WORK TO COMPLETE: Below are entries. Copy exactly the lines running from the line that holds "yellow fish [986,529,1055,609]" to the line that holds "red boat [249,87,276,141]", with both ends included.

INPUT FOR THIS TASK:

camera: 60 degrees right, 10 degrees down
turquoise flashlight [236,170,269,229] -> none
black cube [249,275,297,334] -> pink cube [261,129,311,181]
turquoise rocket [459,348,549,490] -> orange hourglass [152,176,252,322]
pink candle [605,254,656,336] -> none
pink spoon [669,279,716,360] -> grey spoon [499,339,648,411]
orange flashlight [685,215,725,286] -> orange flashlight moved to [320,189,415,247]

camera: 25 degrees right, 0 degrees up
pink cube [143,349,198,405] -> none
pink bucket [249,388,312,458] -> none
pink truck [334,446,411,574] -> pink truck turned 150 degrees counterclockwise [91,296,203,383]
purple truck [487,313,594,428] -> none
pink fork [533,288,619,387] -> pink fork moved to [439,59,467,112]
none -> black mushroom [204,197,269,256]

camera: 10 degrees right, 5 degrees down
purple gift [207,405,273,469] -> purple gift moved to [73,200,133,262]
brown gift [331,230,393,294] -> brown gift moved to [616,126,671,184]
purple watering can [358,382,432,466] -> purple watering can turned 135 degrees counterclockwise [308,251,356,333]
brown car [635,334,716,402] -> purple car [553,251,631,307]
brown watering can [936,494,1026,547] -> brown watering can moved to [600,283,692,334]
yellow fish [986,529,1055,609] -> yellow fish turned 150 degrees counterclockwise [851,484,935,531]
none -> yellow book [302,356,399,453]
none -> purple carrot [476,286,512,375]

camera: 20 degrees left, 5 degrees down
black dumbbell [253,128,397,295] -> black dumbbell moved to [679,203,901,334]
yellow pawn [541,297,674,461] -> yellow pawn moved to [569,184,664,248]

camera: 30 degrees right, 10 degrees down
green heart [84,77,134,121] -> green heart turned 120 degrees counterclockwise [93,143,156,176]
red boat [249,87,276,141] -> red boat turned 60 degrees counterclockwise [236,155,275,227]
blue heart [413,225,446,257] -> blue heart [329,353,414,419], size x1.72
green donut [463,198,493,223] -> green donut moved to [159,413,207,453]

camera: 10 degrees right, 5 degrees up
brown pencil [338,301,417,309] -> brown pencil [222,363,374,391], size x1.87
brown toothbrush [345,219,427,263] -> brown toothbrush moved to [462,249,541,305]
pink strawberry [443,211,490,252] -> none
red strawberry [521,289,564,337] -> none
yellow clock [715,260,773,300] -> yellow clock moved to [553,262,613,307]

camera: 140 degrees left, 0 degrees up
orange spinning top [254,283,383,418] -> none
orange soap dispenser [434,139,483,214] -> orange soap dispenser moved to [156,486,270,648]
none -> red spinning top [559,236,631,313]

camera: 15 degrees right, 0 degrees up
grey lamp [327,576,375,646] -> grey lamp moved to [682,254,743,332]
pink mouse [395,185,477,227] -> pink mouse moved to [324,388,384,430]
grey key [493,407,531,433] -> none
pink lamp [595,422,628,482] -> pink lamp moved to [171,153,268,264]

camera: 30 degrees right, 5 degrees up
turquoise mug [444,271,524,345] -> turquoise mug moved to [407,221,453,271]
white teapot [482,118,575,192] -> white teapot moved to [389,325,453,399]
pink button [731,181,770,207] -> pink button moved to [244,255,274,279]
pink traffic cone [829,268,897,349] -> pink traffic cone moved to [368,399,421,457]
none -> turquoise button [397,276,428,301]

RESPONSE:
yellow fish [986,529,1055,609] -> yellow fish turned 150 degrees counterclockwise [851,484,935,531]
none -> yellow book [302,356,399,453]
none -> purple carrot [476,286,512,375]

camera: 20 degrees left, 5 degrees down
black dumbbell [253,128,397,295] -> black dumbbell moved to [679,203,901,334]
yellow pawn [541,297,674,461] -> yellow pawn moved to [569,184,664,248]

camera: 30 degrees right, 10 degrees down
green heart [84,77,134,121] -> green heart turned 120 degrees counterclockwise [93,143,156,176]
red boat [249,87,276,141] -> red boat turned 60 degrees counterclockwise [236,155,275,227]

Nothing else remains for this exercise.